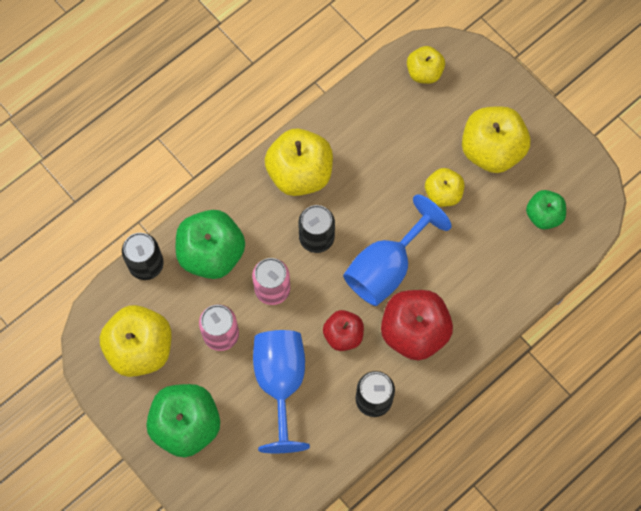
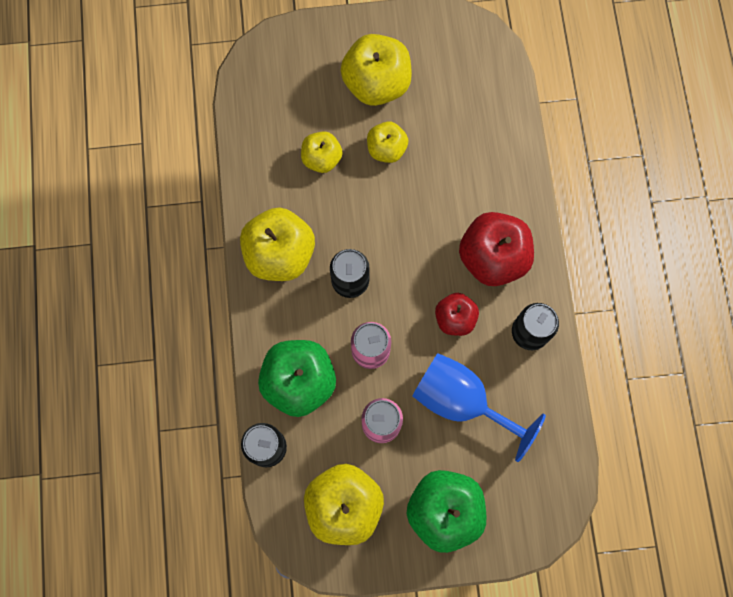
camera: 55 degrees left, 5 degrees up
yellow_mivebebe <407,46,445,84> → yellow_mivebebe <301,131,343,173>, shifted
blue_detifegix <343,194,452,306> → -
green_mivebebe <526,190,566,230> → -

▬▬▬

**ABOUT THIS EXERCISE:**
Your answer should consist of the lines from the line with "blue_detifegix <343,194,452,306> →" through the last line of the data, set down exactly, both included.

**WRITTEN RESPONSE:**
blue_detifegix <343,194,452,306> → -
green_mivebebe <526,190,566,230> → -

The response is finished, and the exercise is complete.